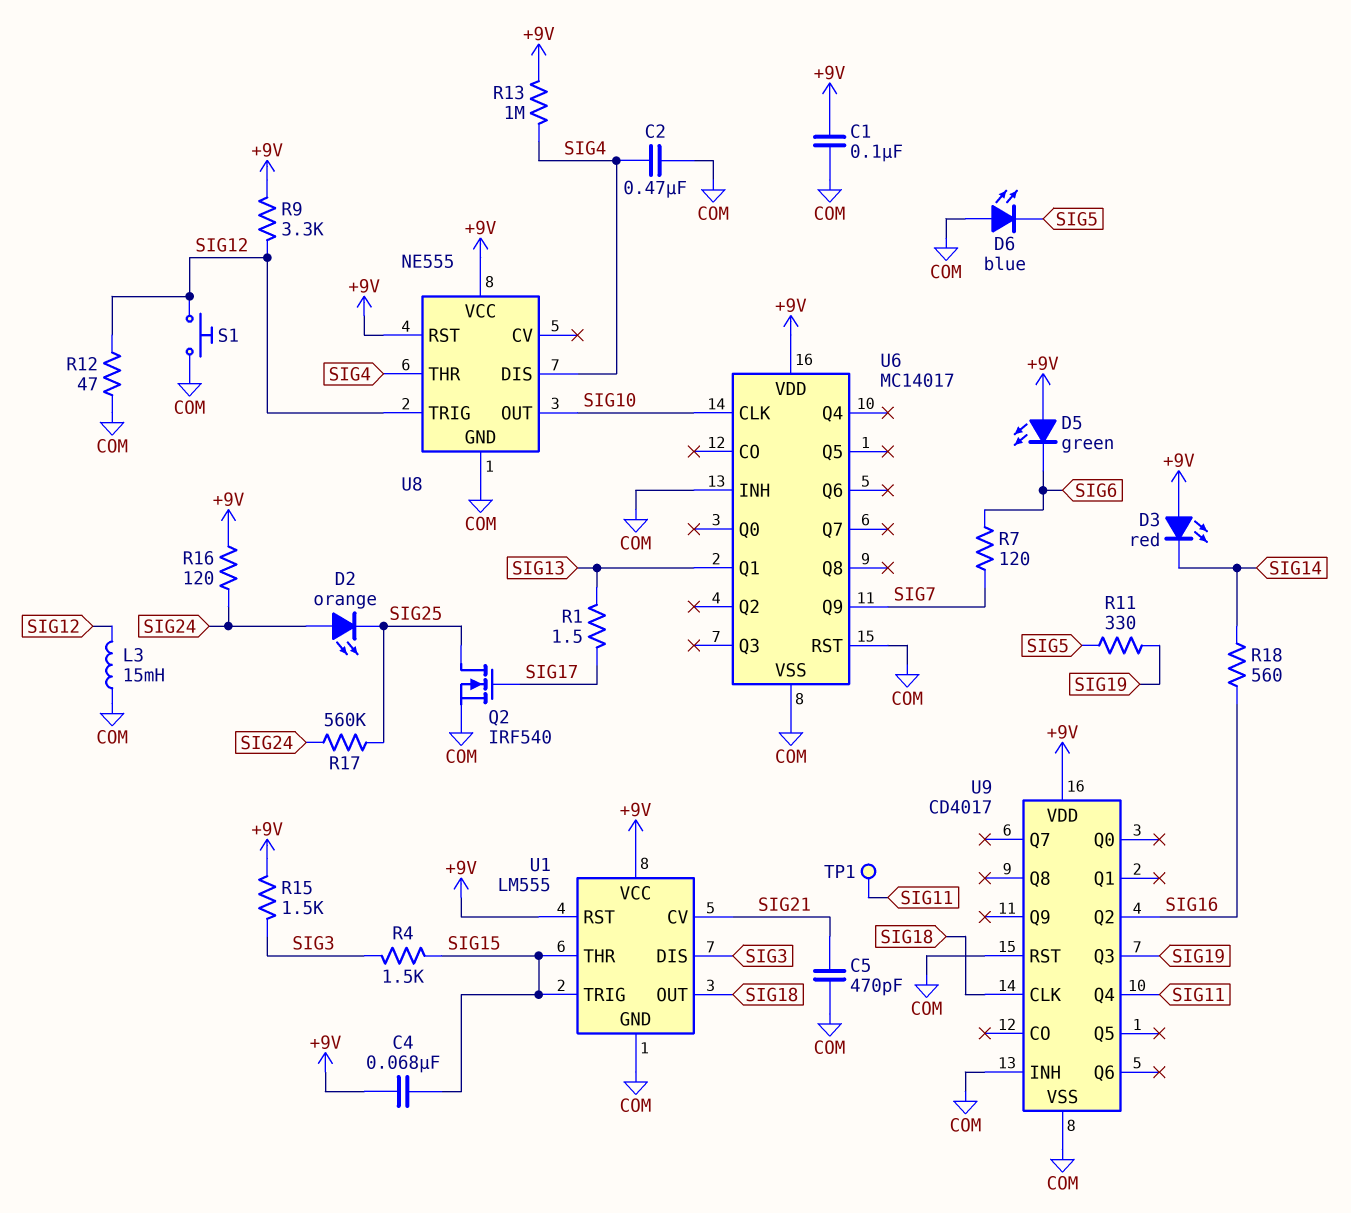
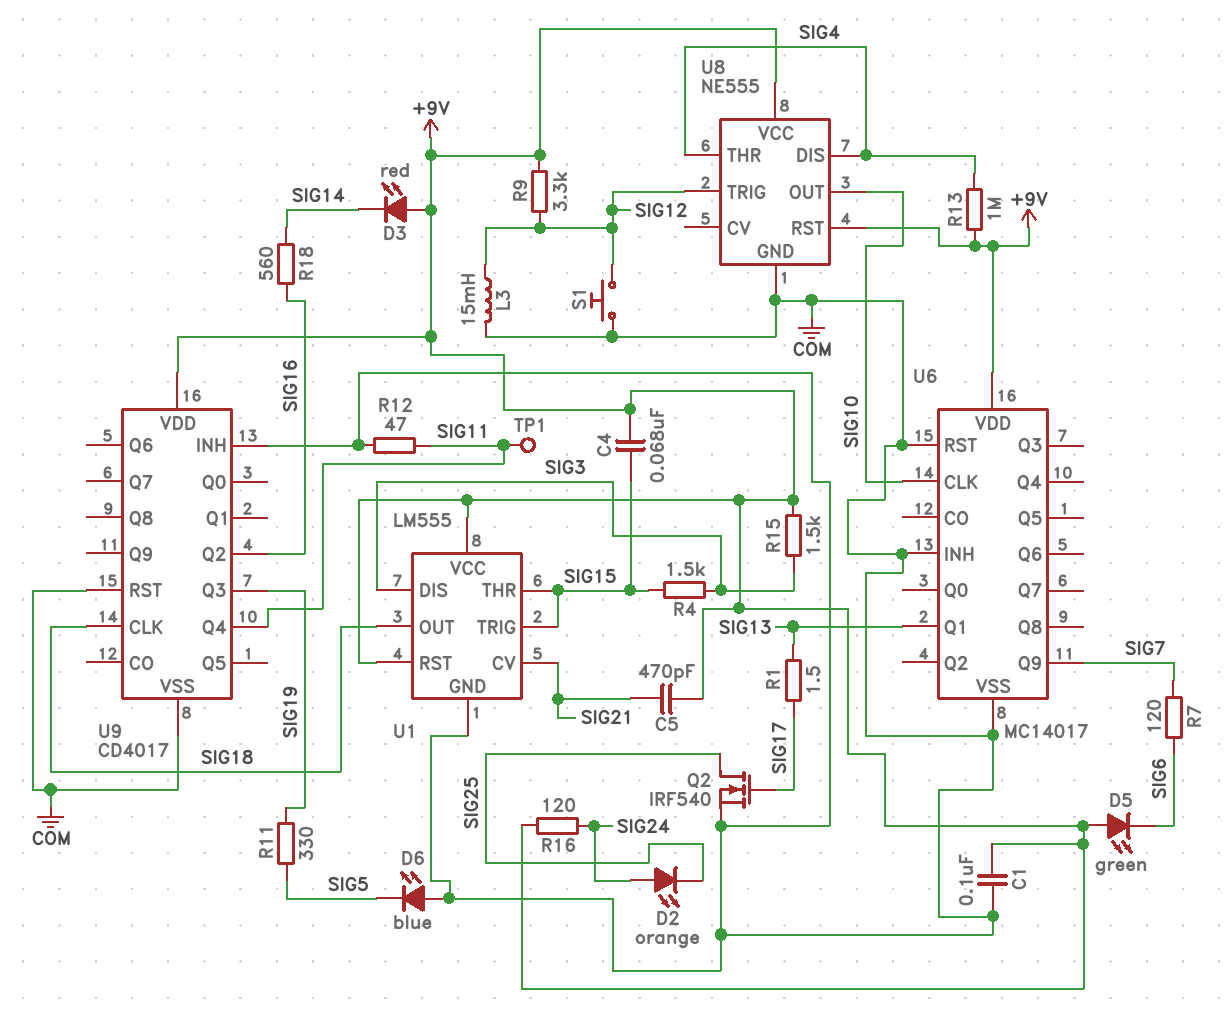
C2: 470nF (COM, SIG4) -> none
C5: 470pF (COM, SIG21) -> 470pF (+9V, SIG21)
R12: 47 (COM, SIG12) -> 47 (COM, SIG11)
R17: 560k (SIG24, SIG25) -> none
* * *
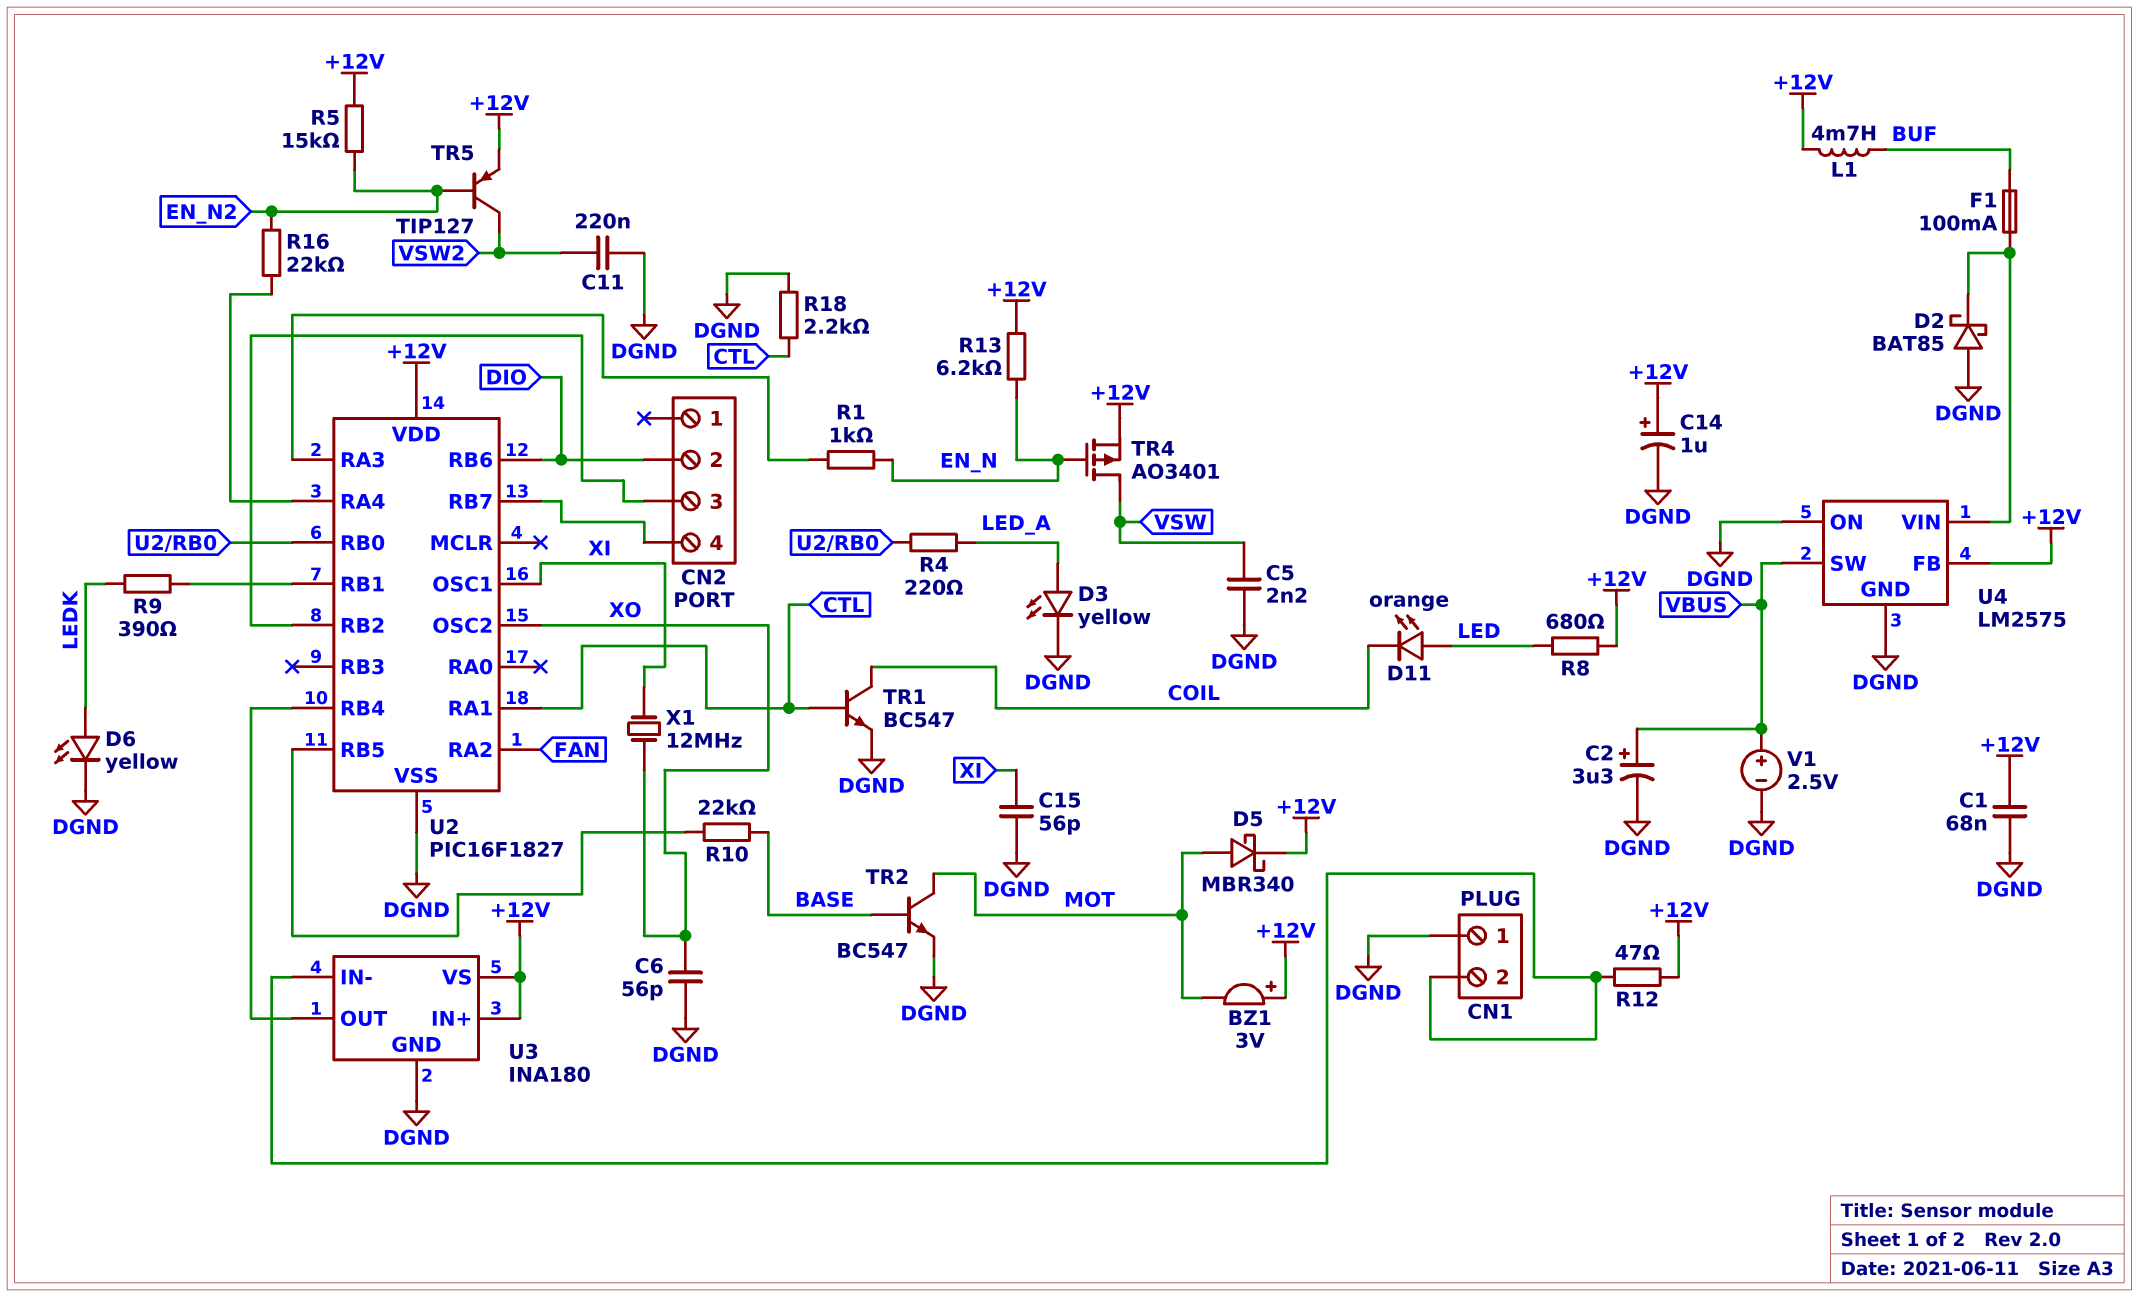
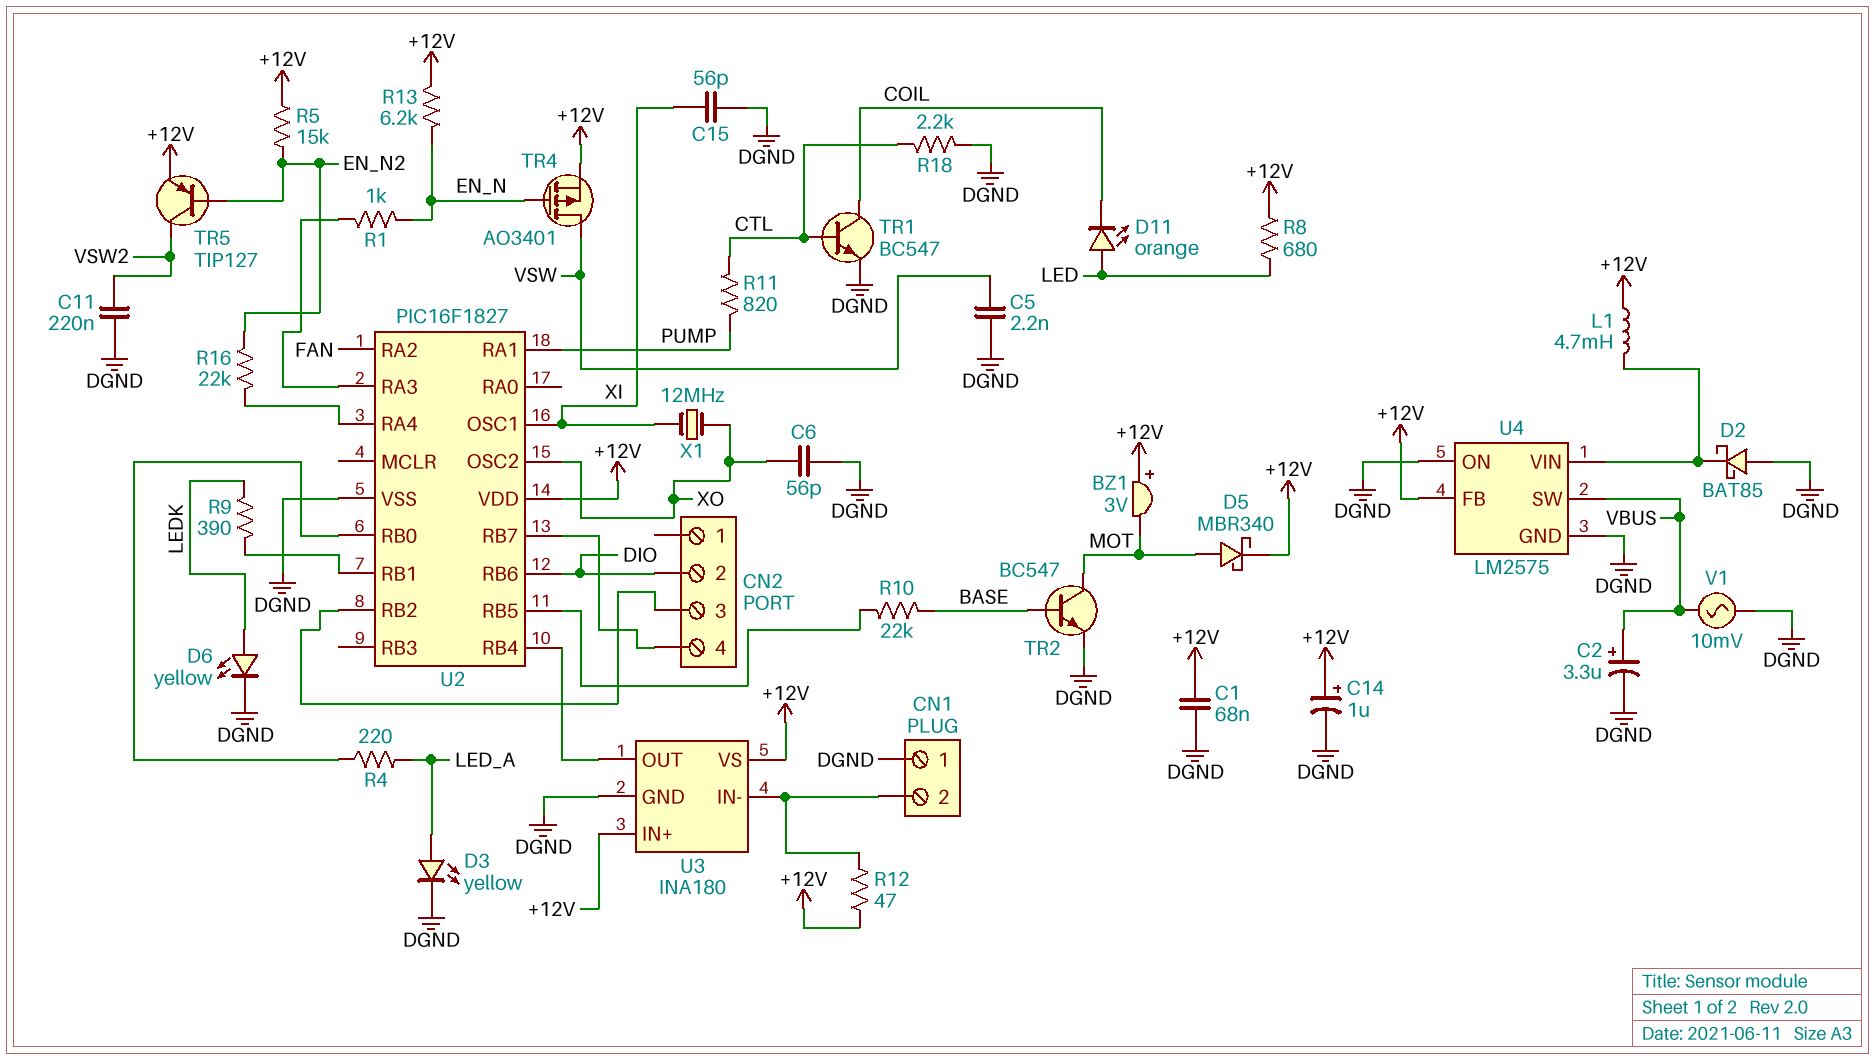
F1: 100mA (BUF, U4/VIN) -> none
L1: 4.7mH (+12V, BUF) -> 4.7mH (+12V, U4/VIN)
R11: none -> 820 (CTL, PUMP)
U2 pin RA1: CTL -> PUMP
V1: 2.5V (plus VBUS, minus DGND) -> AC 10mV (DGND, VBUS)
* * *
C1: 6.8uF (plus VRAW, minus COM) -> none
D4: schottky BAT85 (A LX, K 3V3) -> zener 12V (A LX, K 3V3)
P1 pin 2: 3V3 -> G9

EXERCISE BRIEF:
For this exercise, repeat exactly the lines of the data above from the one with "F1: 100mA (BUF, U4/VIN) -> none" down to the one with "V1: 2.5V (plus", both end lines included.

RESULT OF THE EXERCISE:
F1: 100mA (BUF, U4/VIN) -> none
L1: 4.7mH (+12V, BUF) -> 4.7mH (+12V, U4/VIN)
R11: none -> 820 (CTL, PUMP)
U2 pin RA1: CTL -> PUMP
V1: 2.5V (plus VBUS, minus DGND) -> AC 10mV (DGND, VBUS)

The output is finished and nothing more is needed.